Instructions for the task: Leave out every line before the one that contains "R204: 6.8k (W24, W33) -> none". Please restate that line and the rest of the data word for word, through the end.

Record extracts:
━━━━━━━━━━━━━━━━━━━━━━━━━━━━━━

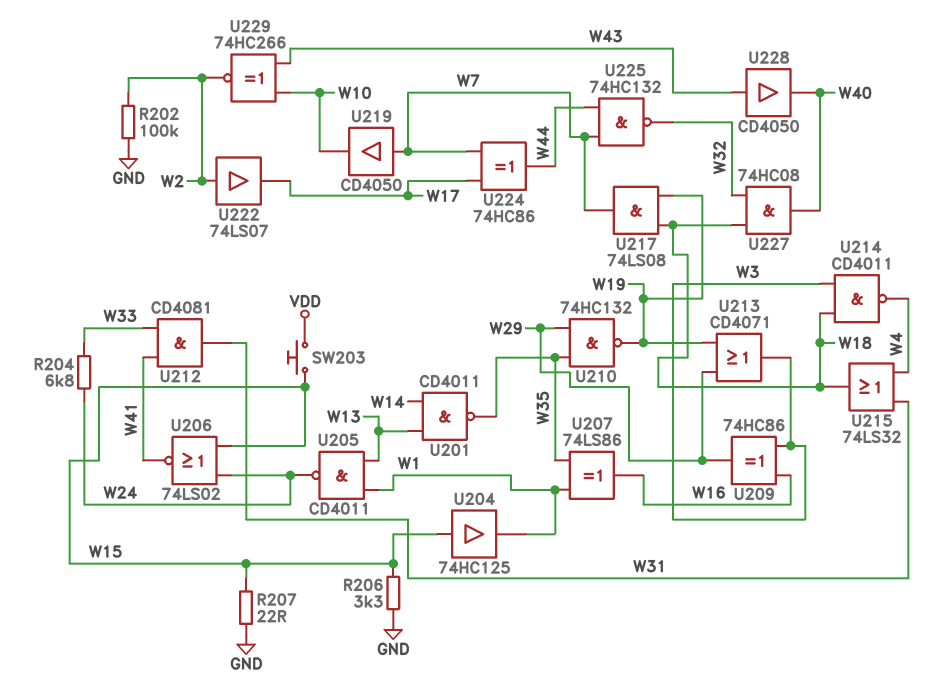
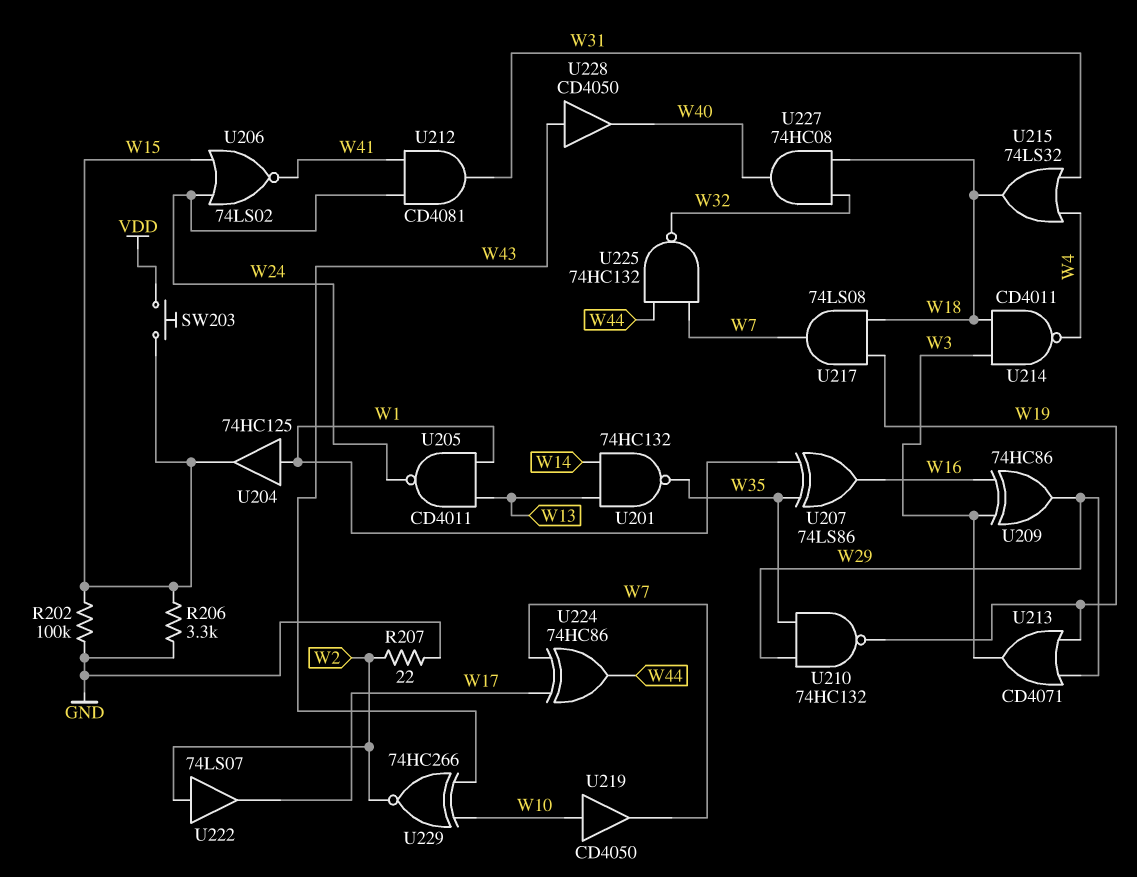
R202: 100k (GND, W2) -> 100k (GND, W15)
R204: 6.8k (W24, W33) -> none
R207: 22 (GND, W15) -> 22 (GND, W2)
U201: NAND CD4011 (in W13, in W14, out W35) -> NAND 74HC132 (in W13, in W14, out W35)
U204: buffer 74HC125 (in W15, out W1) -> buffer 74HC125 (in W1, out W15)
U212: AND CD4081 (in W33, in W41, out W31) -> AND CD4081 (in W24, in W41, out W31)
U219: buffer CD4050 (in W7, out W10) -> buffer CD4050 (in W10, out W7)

━━━━━━━━━━━━━━━━━━━━━━━━━━━━━━

Result of the task:
R204: 6.8k (W24, W33) -> none
R207: 22 (GND, W15) -> 22 (GND, W2)
U201: NAND CD4011 (in W13, in W14, out W35) -> NAND 74HC132 (in W13, in W14, out W35)
U204: buffer 74HC125 (in W15, out W1) -> buffer 74HC125 (in W1, out W15)
U212: AND CD4081 (in W33, in W41, out W31) -> AND CD4081 (in W24, in W41, out W31)
U219: buffer CD4050 (in W7, out W10) -> buffer CD4050 (in W10, out W7)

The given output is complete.